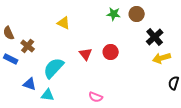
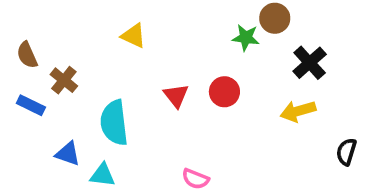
green star: (114, 14) -> (246, 38), moved
yellow arrow: (162, 58) -> (298, 111), moved
cyan semicircle: (54, 68) -> (114, 123), turned -50

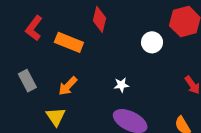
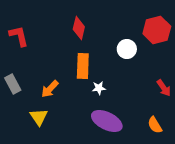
red L-shape: (34, 28) -> (19, 36), turned 130
orange rectangle: (69, 42) -> (83, 66), moved, turned 70

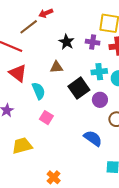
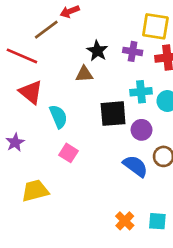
brown triangle: (56, 67) -> (84, 74), moved
black square: (79, 88) -> (113, 114), turned 30
blue semicircle: (93, 138) -> (135, 166), moved
orange cross: (54, 177) -> (125, 221), moved

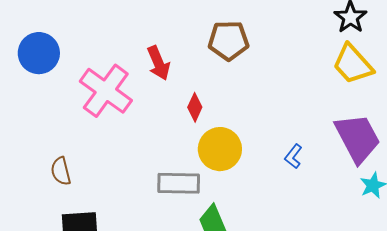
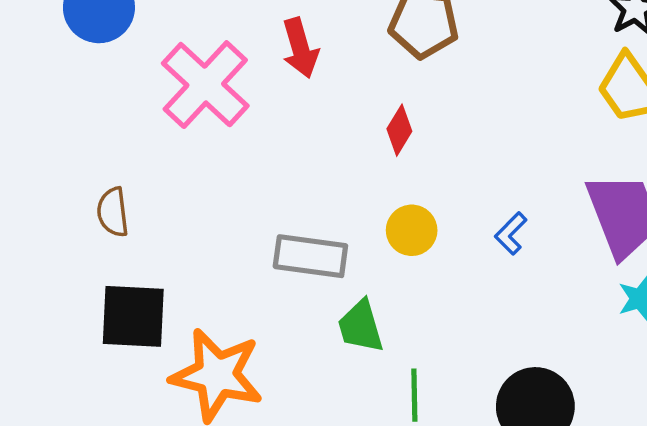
red diamond: (195, 107) -> (399, 130), moved
yellow circle: (220, 149) -> (412, 230), moved, size x0.7

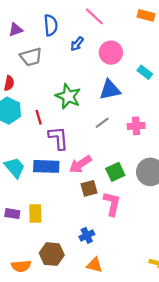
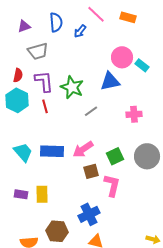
orange rectangle: (146, 15) -> (128, 17), moved
blue arrow: (77, 44) -> (80, 31), moved
pink circle: (111, 53) -> (122, 57), moved
gray line: (102, 123) -> (91, 111), moved
purple L-shape: (58, 138) -> (44, 81), moved
blue cross: (87, 235) -> (89, 214), size x1.5

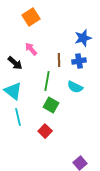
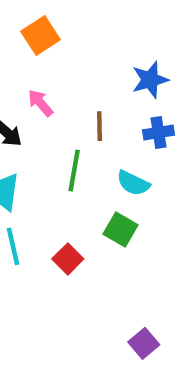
blue cross: (79, 61) -> (158, 132), moved
green square: (51, 105) -> (121, 229), moved
red square: (45, 131) -> (68, 259), moved

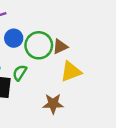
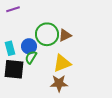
blue circle: (14, 38) -> (29, 46), moved
yellow triangle: (71, 72) -> (62, 63), moved

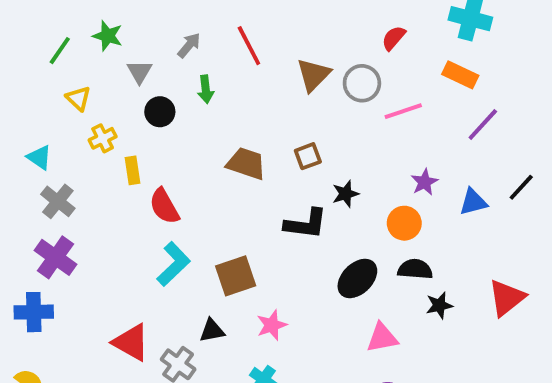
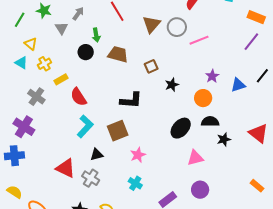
gray arrow: (189, 45) -> (78, 14), moved
orange rectangle: (460, 75) -> (256, 17), moved
black circle: (160, 112) -> (86, 52), moved
purple line: (483, 125) -> (251, 42), moved
cyan triangle: (39, 157) -> (21, 63), moved
brown trapezoid: (246, 164) -> (118, 54), moved
yellow rectangle: (132, 170) -> (61, 79), turned 72
gray cross: (58, 201) -> (36, 97), moved
black L-shape: (306, 224) -> (131, 100), moved
red triangle: (507, 298) -> (258, 133), turned -40
black triangle: (212, 331) -> (97, 155), moved

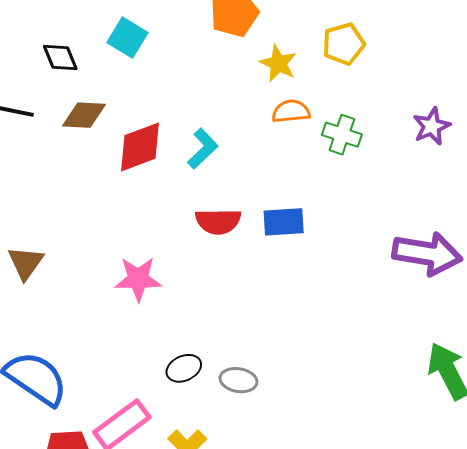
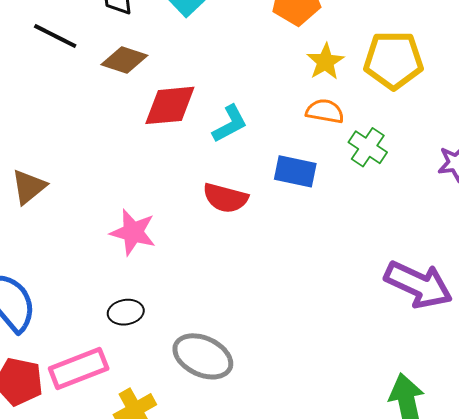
yellow pentagon: (344, 44) -> (393, 60), size x1.4
blue rectangle: (284, 222) -> (295, 171), moved
black ellipse: (184, 368) -> (126, 312), moved
gray ellipse: (238, 380) -> (203, 356), size x1.6

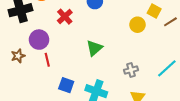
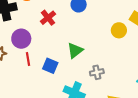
gray cross: (131, 70) -> (97, 72), moved
blue square: (66, 85) -> (50, 66), moved

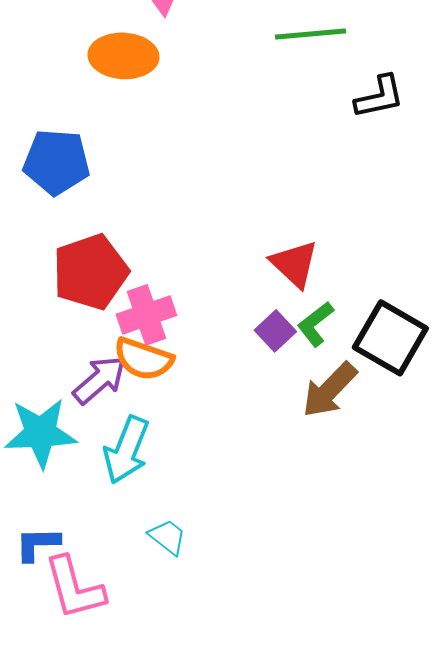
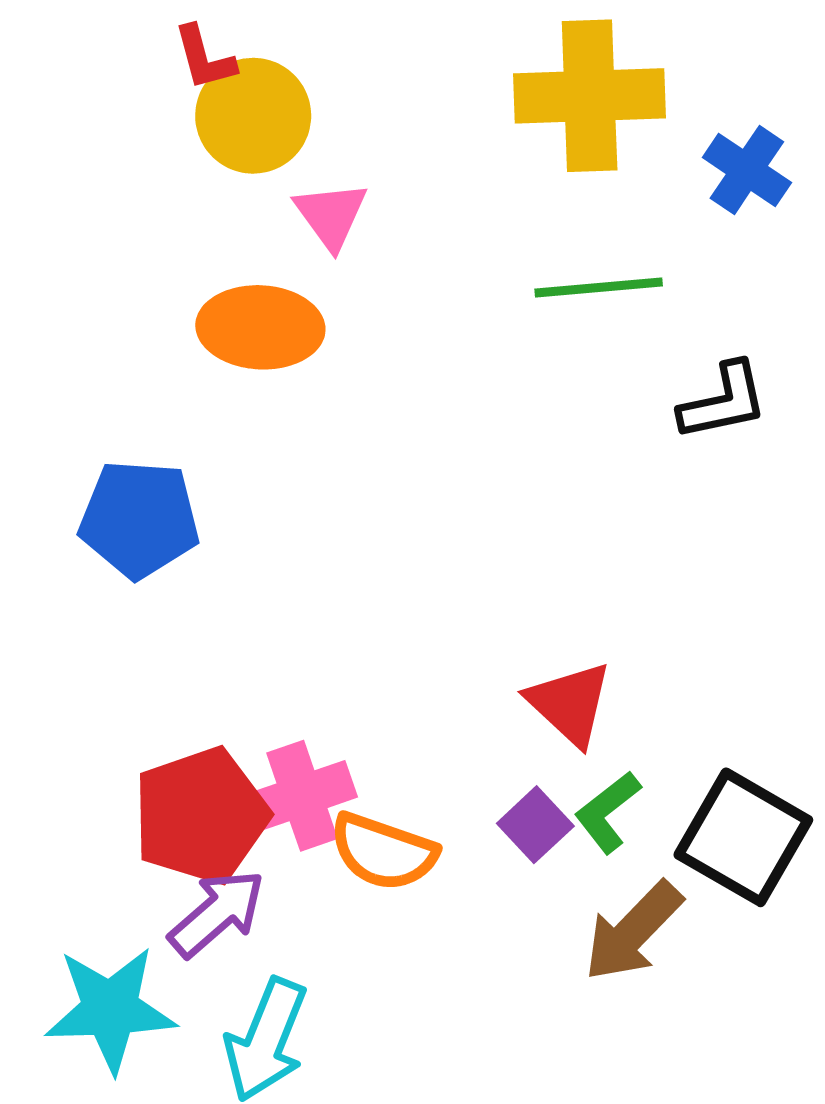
red pentagon: (90, 272) -> (201, 816), moved
orange semicircle: (143, 359) -> (383, 852), moved

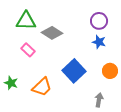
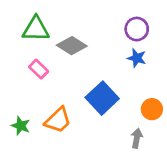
orange circle: (110, 71) -> (152, 109), moved
green star: (11, 83) -> (21, 126), moved

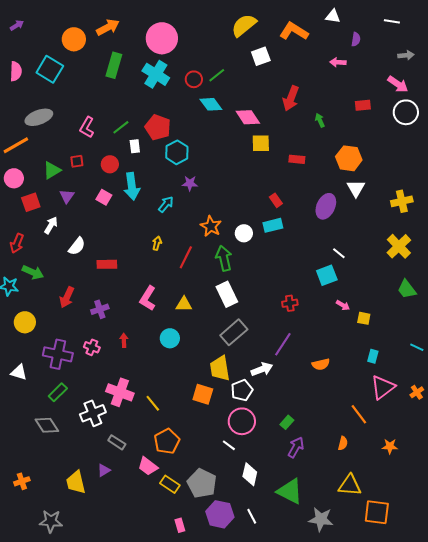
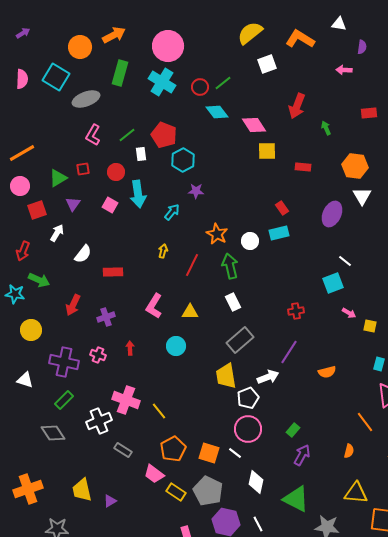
gray ellipse: (39, 117) -> (86, 99), moved
white rectangle: (227, 294) -> (233, 302), size x0.7
orange square: (203, 394) -> (209, 453), moved
purple triangle: (104, 470) -> (110, 501), moved
orange cross: (22, 481) -> (28, 489), size x1.8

## What you should do
Omit the pictures, then repeat exactly each line from the beginning of the listing through the line with "orange cross: (54, 177) -> (125, 221), moved".

## Your solution
green star: (114, 14) -> (246, 38), moved
yellow arrow: (162, 58) -> (298, 111), moved
cyan semicircle: (54, 68) -> (114, 123), turned -50

red L-shape: (34, 28) -> (19, 36), turned 130
orange rectangle: (69, 42) -> (83, 66), moved, turned 70

brown triangle: (56, 67) -> (84, 74), moved
black square: (79, 88) -> (113, 114), turned 30
blue semicircle: (93, 138) -> (135, 166), moved
orange cross: (54, 177) -> (125, 221), moved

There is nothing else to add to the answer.